● GOAL
How many lines of the material below contain the string "kern"? Give only the number.

Collection entries
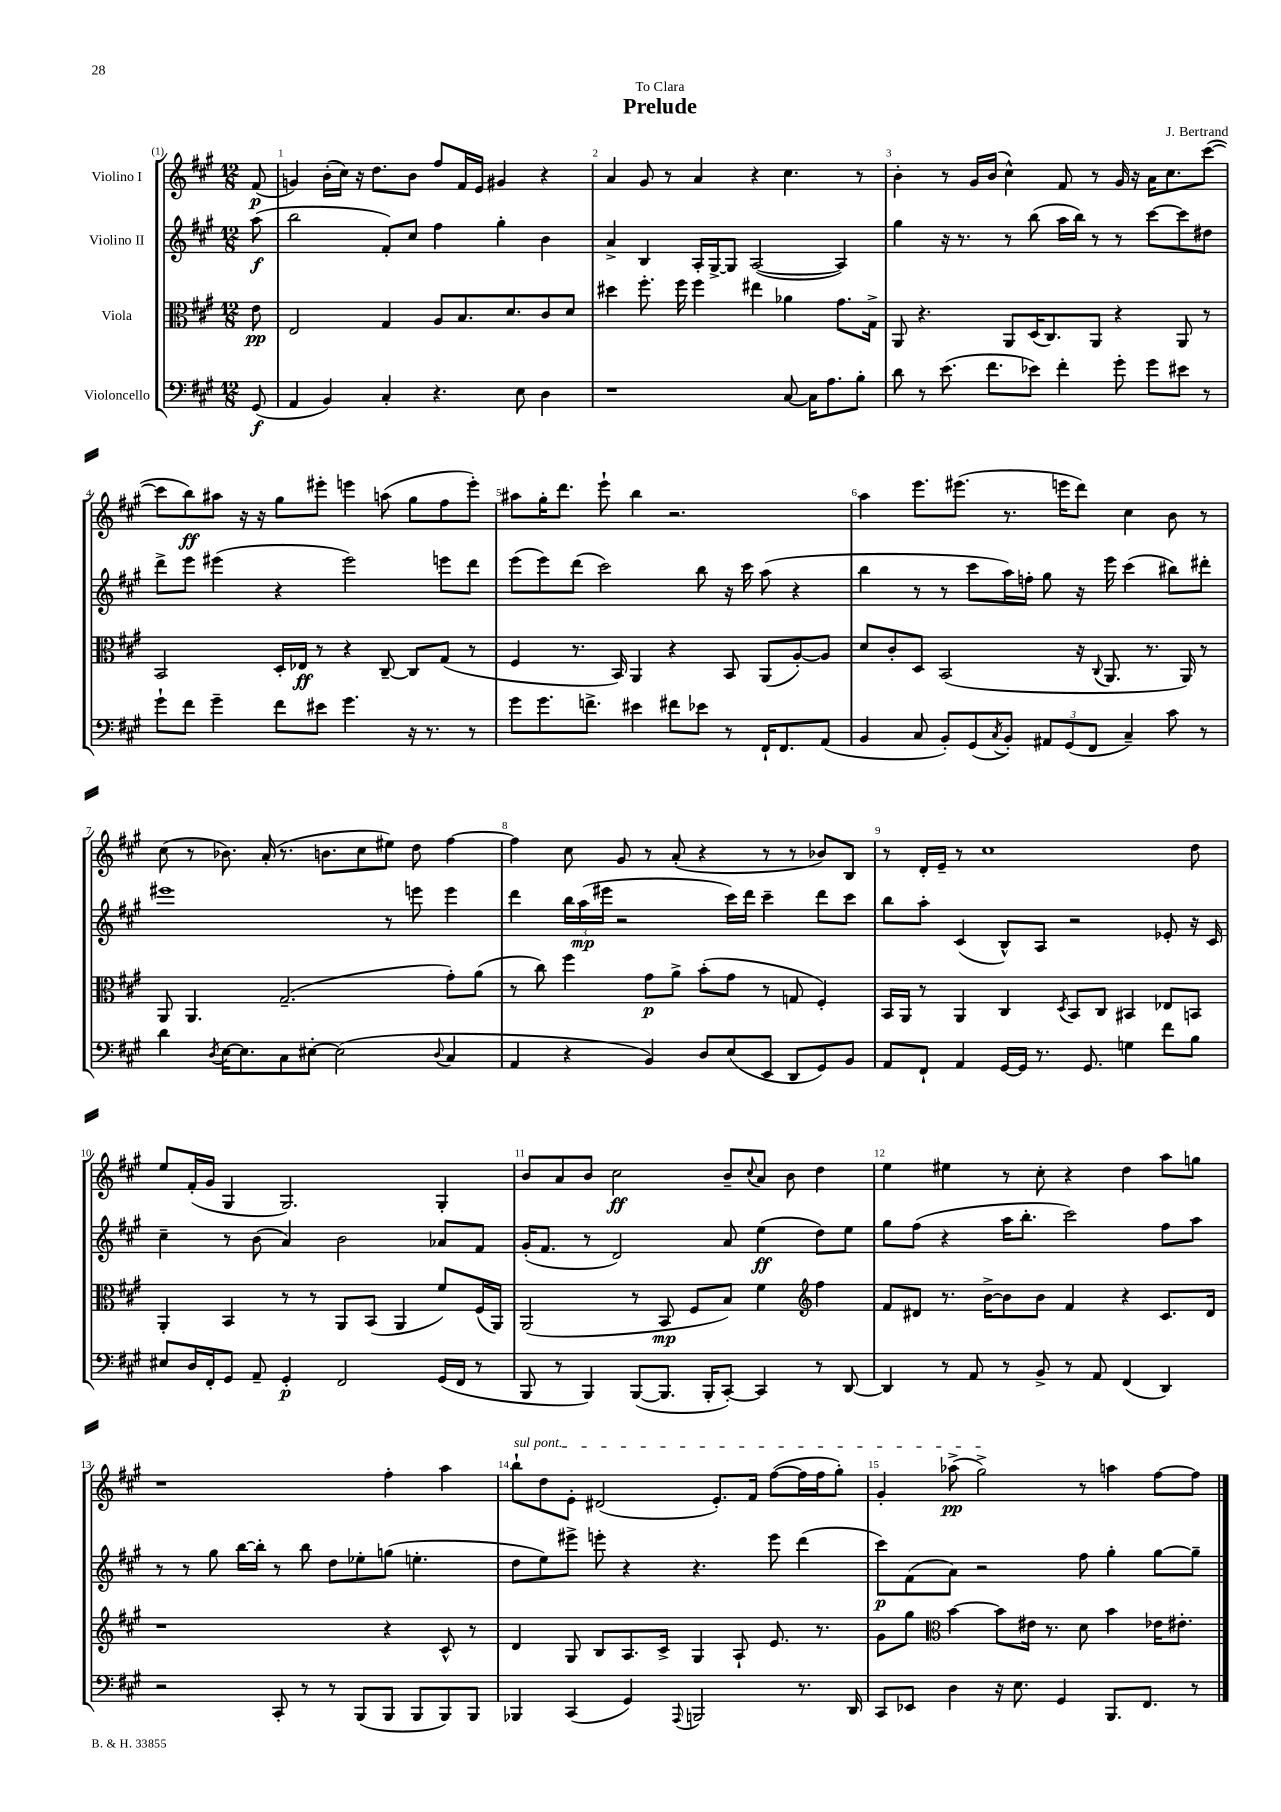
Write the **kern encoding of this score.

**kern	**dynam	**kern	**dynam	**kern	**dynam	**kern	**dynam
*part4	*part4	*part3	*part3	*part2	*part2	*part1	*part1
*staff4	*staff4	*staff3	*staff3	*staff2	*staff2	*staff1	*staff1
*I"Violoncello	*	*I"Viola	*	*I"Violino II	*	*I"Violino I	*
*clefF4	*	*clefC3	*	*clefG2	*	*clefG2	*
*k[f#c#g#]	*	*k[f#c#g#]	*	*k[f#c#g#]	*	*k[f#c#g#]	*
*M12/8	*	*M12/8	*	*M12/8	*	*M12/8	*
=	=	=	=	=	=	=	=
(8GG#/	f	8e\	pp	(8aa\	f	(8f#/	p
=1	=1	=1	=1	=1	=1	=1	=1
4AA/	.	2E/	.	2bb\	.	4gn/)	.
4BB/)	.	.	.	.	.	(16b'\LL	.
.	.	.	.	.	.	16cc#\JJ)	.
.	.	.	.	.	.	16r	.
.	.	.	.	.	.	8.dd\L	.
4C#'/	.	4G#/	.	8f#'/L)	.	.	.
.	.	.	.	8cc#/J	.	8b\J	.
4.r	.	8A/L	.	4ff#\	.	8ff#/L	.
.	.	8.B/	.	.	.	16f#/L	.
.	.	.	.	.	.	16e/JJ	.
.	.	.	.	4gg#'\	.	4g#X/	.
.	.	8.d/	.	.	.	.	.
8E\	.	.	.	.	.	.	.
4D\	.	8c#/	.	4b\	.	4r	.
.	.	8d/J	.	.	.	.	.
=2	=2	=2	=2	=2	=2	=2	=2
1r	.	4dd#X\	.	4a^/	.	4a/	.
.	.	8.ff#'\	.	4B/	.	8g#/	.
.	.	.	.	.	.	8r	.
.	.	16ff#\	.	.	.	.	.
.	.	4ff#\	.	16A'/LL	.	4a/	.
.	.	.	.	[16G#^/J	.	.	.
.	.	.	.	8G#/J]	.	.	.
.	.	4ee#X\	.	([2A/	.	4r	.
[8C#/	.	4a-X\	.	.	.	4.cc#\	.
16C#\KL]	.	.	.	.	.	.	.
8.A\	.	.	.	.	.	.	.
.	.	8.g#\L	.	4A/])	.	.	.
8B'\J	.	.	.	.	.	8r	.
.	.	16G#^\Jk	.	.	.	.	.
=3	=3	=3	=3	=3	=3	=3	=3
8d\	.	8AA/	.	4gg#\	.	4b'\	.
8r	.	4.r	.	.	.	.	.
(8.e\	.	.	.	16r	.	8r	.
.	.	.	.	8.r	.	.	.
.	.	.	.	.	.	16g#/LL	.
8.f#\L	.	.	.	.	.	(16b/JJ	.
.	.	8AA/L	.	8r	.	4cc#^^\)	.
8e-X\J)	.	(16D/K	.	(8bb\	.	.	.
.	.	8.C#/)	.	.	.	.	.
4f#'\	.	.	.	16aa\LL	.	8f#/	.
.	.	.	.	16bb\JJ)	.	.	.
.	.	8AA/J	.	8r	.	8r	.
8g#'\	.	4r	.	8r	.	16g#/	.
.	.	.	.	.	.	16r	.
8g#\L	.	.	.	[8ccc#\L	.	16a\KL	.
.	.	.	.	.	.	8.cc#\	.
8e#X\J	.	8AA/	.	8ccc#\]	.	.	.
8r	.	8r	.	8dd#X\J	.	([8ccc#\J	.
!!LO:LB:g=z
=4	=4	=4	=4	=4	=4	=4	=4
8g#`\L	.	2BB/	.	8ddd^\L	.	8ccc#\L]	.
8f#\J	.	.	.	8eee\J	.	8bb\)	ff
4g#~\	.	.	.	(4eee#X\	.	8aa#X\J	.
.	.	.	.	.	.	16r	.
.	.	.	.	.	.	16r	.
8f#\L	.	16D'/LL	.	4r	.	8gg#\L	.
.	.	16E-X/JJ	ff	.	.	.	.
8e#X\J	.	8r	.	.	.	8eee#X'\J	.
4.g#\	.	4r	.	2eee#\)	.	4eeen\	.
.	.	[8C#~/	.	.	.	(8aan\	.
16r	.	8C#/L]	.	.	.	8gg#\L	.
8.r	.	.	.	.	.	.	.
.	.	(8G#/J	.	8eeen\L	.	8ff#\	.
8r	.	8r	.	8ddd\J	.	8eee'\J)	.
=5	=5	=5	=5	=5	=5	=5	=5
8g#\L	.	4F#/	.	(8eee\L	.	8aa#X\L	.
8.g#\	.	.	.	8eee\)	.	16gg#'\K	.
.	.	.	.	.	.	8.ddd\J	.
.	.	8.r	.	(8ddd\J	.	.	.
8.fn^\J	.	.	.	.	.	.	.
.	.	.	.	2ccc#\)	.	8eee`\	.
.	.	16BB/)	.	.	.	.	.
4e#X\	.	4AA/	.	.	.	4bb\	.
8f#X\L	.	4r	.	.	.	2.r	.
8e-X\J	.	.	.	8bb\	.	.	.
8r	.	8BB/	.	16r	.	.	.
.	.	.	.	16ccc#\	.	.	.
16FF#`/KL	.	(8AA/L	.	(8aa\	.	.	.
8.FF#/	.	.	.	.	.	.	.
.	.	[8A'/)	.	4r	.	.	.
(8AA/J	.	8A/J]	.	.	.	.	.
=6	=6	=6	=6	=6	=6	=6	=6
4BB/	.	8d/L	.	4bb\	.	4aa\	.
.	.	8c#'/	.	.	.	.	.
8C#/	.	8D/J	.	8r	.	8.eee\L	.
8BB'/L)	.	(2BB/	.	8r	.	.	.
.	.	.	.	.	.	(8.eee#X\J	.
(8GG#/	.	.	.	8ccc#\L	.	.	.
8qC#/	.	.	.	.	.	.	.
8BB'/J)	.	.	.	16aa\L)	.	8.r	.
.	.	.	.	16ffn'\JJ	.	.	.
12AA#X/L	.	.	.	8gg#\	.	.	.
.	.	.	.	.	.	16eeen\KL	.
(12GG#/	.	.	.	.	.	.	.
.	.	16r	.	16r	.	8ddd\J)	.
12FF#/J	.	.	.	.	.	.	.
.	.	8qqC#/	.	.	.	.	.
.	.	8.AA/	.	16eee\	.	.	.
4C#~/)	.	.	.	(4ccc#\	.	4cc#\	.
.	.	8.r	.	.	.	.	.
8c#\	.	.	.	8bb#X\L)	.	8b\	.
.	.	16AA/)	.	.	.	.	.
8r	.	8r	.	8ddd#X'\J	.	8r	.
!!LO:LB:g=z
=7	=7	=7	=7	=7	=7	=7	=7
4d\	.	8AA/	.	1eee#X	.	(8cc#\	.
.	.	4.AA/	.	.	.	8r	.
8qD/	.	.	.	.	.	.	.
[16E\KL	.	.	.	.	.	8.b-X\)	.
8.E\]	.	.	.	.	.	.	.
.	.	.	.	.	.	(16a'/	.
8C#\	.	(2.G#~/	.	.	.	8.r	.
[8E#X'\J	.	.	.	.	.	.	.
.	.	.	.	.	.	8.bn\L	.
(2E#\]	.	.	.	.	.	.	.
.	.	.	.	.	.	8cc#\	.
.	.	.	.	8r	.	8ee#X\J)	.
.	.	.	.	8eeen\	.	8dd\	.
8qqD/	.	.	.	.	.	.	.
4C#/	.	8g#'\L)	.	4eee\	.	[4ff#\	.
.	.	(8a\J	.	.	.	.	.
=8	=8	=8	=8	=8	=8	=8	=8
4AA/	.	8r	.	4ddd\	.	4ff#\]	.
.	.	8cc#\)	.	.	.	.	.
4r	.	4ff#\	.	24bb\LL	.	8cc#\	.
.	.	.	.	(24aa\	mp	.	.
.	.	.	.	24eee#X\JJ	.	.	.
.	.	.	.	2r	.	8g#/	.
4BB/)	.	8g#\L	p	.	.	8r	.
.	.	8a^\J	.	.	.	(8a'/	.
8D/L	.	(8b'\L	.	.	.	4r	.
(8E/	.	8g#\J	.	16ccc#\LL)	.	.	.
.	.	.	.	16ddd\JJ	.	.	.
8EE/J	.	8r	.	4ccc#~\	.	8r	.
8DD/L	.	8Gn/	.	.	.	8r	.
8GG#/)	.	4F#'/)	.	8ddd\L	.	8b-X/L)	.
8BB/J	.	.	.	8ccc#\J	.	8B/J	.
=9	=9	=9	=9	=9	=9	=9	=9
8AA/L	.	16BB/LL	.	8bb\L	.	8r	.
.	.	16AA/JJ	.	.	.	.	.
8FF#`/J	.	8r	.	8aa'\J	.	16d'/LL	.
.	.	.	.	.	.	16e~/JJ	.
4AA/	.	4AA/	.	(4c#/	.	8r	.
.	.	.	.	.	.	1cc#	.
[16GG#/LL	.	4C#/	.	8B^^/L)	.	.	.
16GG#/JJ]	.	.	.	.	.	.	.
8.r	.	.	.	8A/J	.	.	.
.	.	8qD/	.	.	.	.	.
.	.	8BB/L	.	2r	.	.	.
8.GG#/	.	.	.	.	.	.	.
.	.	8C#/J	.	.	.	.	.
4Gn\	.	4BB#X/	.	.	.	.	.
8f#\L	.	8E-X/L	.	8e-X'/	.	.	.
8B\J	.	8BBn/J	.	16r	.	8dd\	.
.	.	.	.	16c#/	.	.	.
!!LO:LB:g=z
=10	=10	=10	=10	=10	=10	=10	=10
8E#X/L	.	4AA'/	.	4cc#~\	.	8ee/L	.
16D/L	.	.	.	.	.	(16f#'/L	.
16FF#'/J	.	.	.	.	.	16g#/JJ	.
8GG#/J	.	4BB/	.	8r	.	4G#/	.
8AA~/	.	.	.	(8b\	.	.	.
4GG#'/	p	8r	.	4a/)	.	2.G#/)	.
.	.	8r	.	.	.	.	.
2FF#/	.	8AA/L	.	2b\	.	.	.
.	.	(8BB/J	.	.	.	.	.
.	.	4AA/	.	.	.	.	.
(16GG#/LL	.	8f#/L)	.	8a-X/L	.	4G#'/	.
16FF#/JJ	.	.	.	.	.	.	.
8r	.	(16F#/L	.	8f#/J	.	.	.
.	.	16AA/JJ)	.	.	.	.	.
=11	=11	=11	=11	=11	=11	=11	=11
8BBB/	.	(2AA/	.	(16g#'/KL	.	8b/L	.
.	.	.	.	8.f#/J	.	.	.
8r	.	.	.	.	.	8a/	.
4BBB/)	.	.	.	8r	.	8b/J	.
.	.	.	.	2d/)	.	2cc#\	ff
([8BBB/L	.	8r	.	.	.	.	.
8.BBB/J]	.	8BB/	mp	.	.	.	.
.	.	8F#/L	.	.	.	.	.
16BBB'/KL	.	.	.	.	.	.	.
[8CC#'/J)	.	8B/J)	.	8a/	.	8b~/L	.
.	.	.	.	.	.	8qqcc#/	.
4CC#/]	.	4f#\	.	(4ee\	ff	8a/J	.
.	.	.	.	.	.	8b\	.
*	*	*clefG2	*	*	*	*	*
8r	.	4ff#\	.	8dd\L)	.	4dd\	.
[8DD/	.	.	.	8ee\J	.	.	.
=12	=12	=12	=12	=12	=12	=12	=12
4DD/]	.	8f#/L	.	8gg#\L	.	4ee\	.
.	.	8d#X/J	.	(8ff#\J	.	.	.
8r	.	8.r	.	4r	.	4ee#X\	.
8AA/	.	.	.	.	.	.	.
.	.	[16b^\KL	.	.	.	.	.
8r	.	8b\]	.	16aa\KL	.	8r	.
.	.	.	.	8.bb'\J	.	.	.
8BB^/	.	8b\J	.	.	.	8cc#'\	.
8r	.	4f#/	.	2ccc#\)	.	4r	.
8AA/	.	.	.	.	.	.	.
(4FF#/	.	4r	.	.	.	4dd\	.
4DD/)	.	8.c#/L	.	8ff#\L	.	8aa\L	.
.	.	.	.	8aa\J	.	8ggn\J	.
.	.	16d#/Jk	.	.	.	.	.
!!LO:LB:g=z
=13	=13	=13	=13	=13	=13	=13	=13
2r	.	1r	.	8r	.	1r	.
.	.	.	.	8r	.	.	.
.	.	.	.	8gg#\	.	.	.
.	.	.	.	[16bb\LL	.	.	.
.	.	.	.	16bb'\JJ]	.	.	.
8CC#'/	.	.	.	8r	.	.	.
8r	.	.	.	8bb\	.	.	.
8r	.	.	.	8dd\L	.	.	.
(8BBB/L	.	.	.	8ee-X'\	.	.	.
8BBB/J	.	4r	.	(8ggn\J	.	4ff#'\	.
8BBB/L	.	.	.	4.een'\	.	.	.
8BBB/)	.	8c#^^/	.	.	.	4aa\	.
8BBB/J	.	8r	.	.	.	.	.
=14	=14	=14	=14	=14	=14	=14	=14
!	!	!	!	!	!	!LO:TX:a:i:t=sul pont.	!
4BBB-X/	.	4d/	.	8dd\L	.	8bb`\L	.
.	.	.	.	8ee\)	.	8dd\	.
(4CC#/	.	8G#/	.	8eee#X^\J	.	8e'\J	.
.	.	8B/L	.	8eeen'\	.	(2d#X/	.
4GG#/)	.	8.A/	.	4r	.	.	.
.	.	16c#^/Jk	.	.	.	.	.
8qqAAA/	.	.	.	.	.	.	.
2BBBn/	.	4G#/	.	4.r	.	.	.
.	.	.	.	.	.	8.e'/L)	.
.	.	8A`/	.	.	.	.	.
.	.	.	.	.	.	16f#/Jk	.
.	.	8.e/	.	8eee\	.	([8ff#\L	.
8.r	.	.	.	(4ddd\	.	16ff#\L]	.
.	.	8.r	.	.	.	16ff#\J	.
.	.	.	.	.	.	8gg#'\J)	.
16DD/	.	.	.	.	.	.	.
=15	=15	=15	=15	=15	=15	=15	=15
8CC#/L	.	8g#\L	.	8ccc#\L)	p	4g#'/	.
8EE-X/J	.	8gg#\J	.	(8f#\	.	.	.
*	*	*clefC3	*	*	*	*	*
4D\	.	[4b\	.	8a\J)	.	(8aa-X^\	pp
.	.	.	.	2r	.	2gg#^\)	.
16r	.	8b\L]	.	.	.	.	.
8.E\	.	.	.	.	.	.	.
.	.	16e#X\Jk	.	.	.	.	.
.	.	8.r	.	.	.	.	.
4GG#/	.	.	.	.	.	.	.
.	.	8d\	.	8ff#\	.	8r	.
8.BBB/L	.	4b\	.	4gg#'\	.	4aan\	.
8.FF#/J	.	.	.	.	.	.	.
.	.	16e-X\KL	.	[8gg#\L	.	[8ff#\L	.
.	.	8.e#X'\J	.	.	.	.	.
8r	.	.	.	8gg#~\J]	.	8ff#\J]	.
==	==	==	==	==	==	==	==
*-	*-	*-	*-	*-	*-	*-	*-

● SOLUTION FOR THIS TASK
2